• [INSTRUCTIONS TO FOLLOW]:
No pictures, everything else exact: set down the entries in full.

START DATA

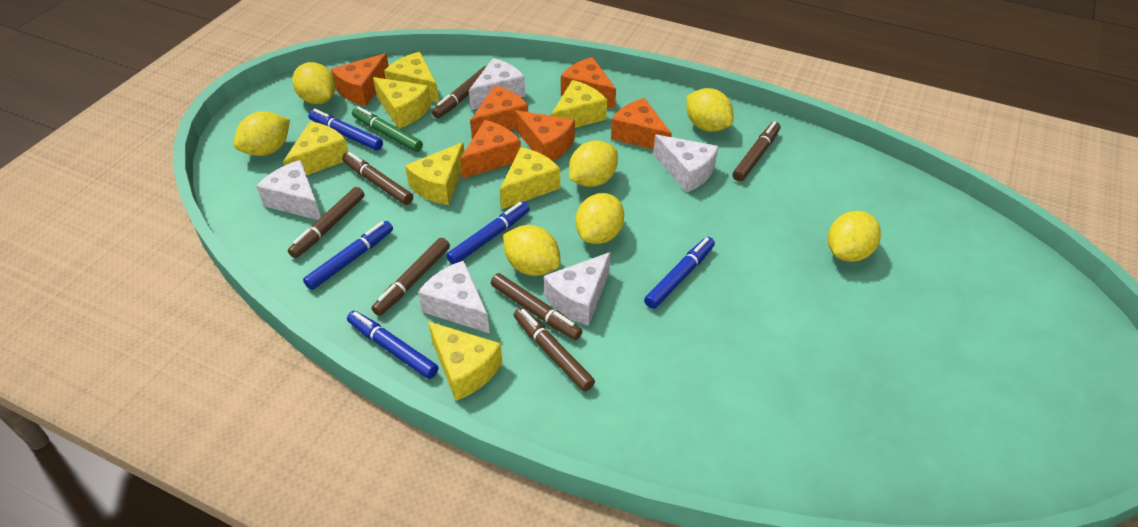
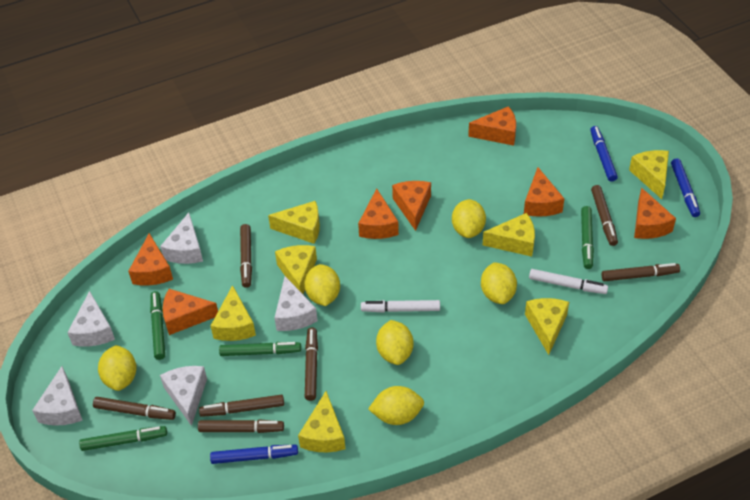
blue marker: 5 -> 3
green marker: 1 -> 4
orange cheese: 6 -> 7
white marker: 0 -> 2
yellow lemon: 7 -> 6

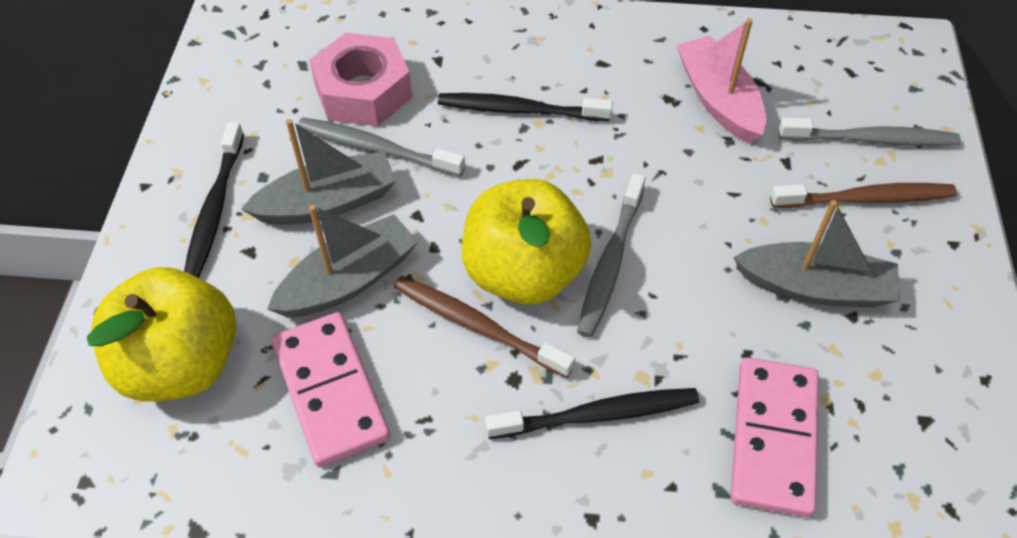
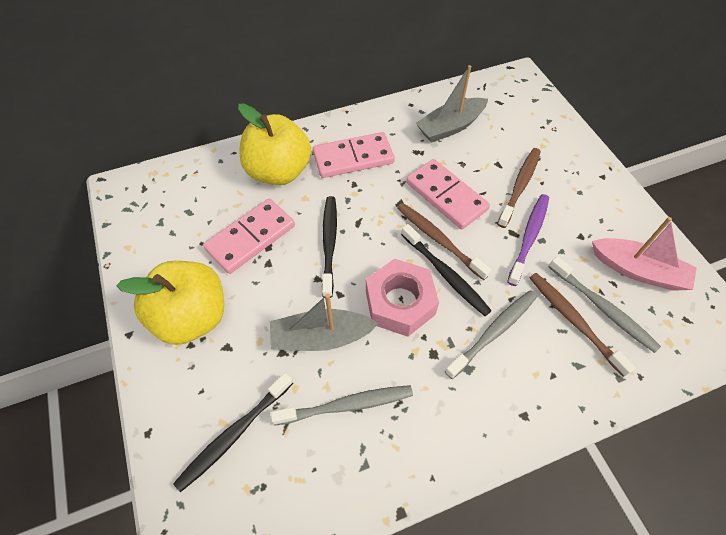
brown toothbrush: 2 -> 3
grey boat: 3 -> 2
pink domino: 2 -> 3
purple toothbrush: 0 -> 1

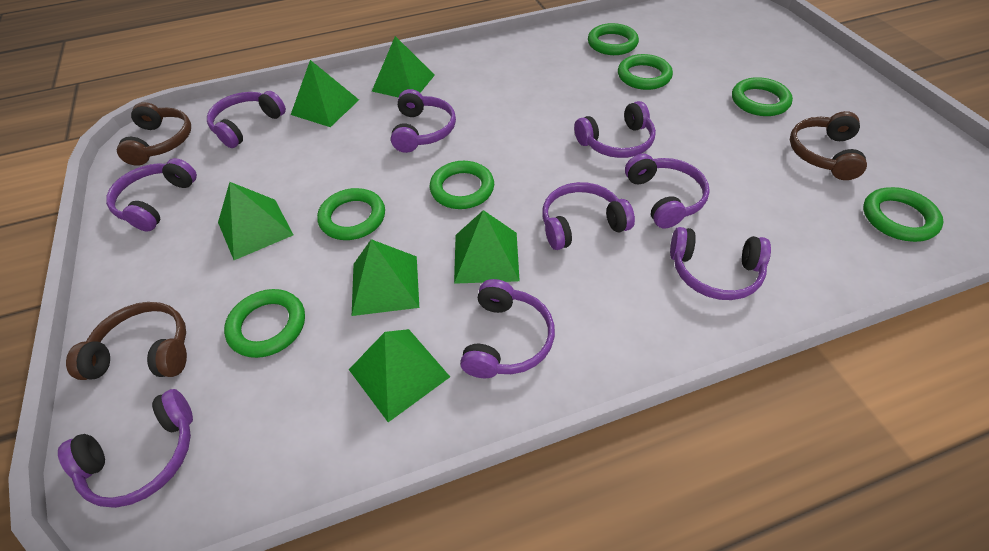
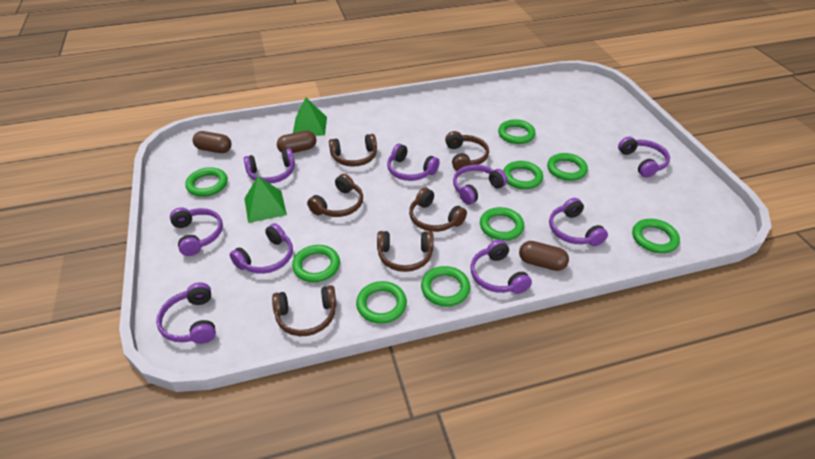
brown capsule: 0 -> 3
brown headphones: 3 -> 6
green pyramid: 6 -> 2
green ring: 7 -> 9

END DATA

• [RESPONSE]:
blue marker: 5 -> 3
green marker: 1 -> 4
orange cheese: 6 -> 7
white marker: 0 -> 2
yellow lemon: 7 -> 6

brown toothbrush: 2 -> 3
grey boat: 3 -> 2
pink domino: 2 -> 3
purple toothbrush: 0 -> 1

brown capsule: 0 -> 3
brown headphones: 3 -> 6
green pyramid: 6 -> 2
green ring: 7 -> 9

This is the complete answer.